**TASK**
Please write out the entire listing below exactly, excluding its pictures.

**SUPPLIED RECORDS**
== == ==

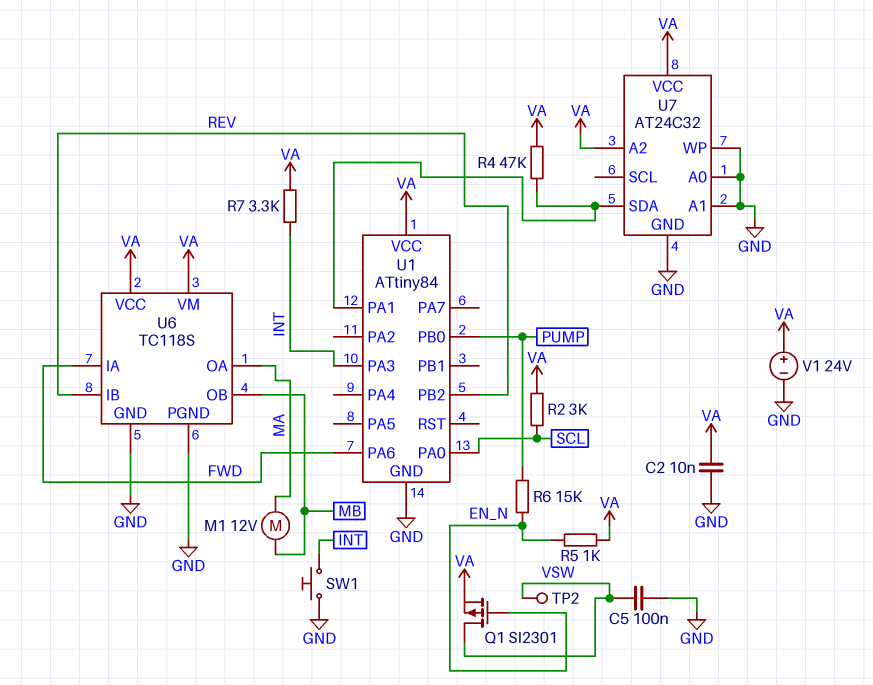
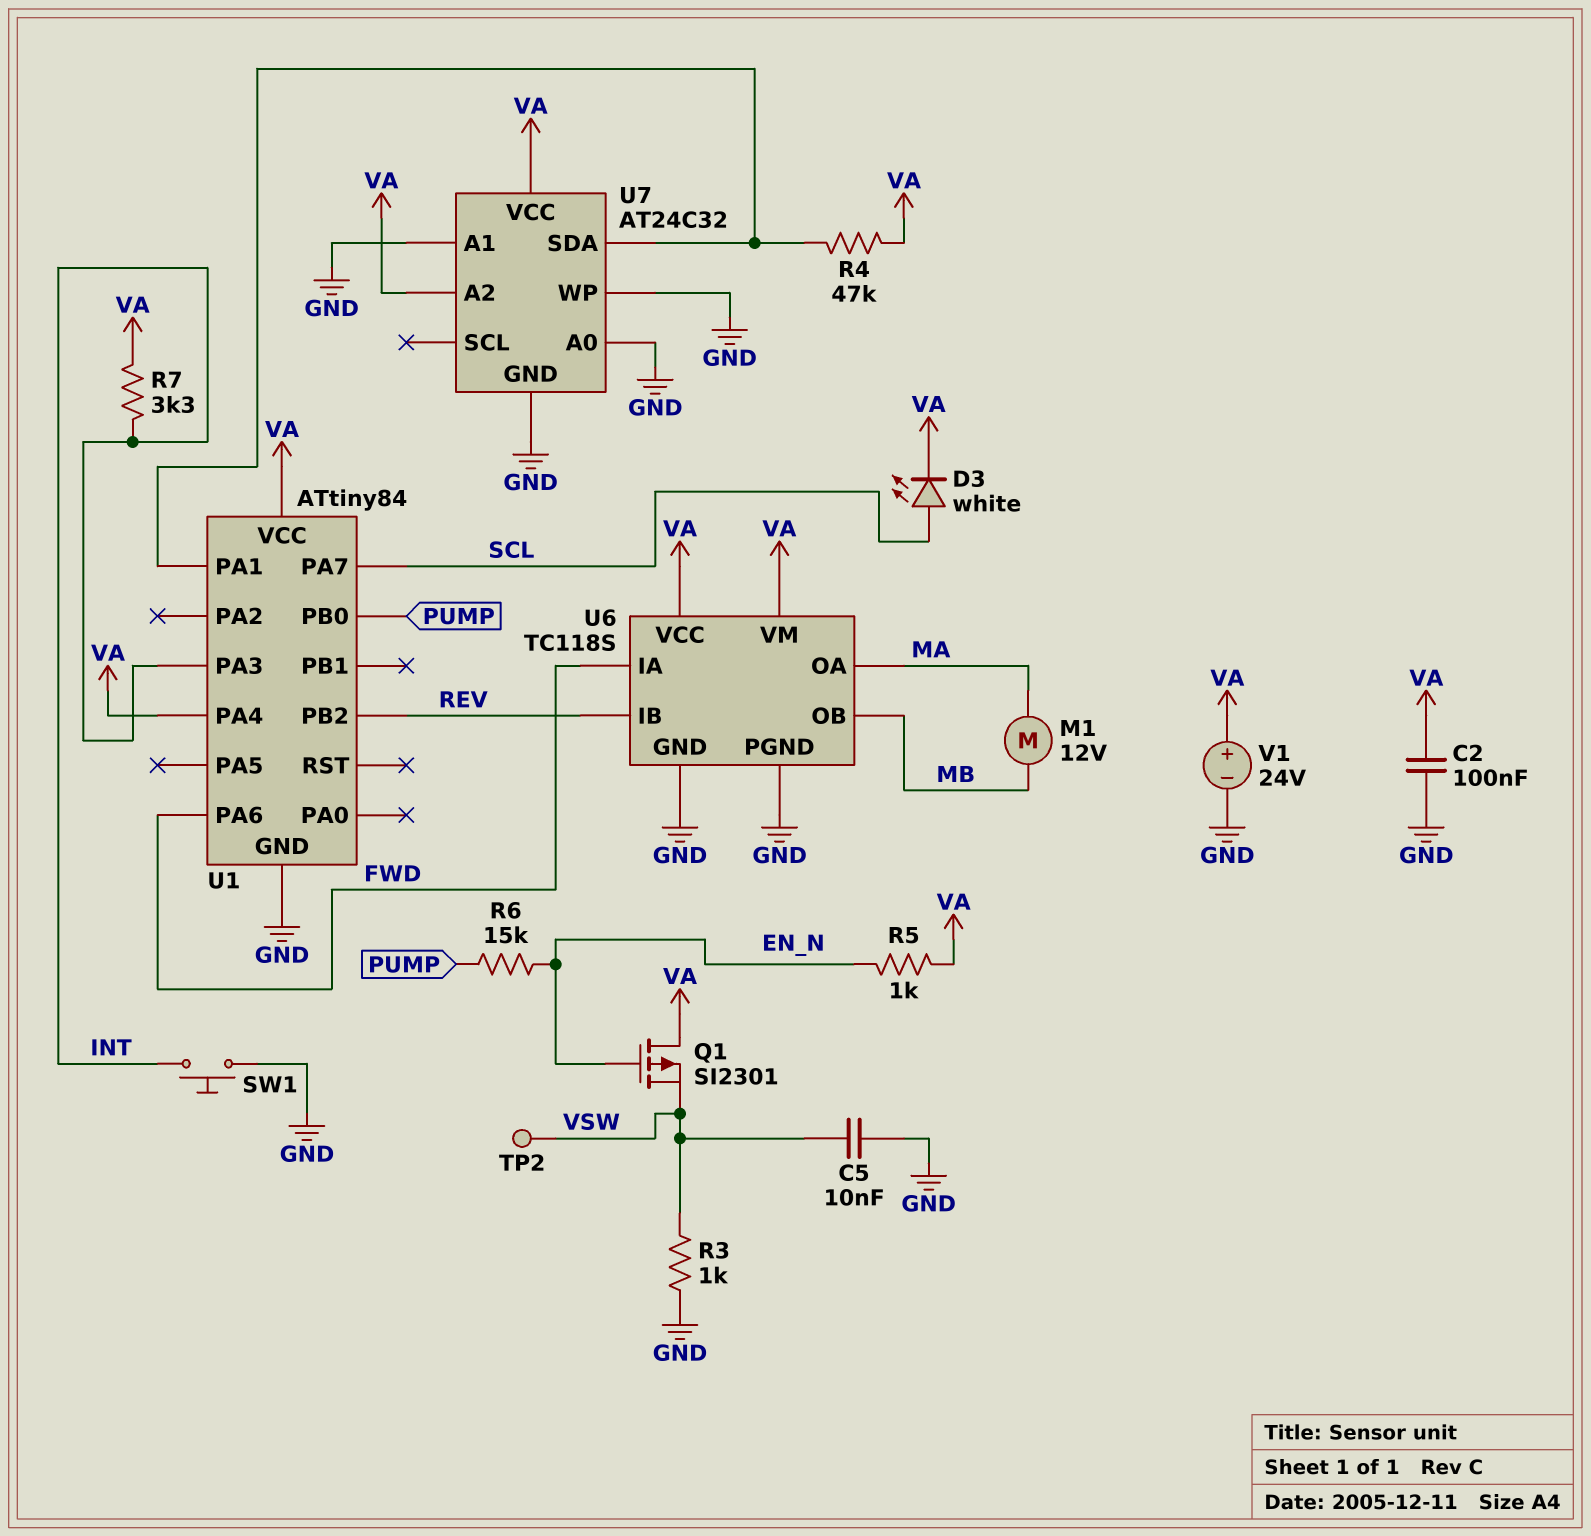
C2: 10nF (GND, VA) -> 100nF (GND, VA)
C5: 100nF (GND, VSW) -> 10nF (GND, VSW)
D3: none -> LED white (A SCL, K VA)
Q1: PMOS SI2301 (G EN_N, D VSW, S VA) -> PMOS SI2301 (G EN_N, D VA, S VSW)
R2: 3k (SCL, VA) -> none
R3: none -> 1k (GND, VSW)
U1 pin PA0: SCL -> none
U1 pin PA4: none -> VA
U1 pin PA7: none -> SCL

== == ==

**RESULT**
C2: 10nF (GND, VA) -> 100nF (GND, VA)
C5: 100nF (GND, VSW) -> 10nF (GND, VSW)
D3: none -> LED white (A SCL, K VA)
Q1: PMOS SI2301 (G EN_N, D VSW, S VA) -> PMOS SI2301 (G EN_N, D VA, S VSW)
R2: 3k (SCL, VA) -> none
R3: none -> 1k (GND, VSW)
U1 pin PA0: SCL -> none
U1 pin PA4: none -> VA
U1 pin PA7: none -> SCL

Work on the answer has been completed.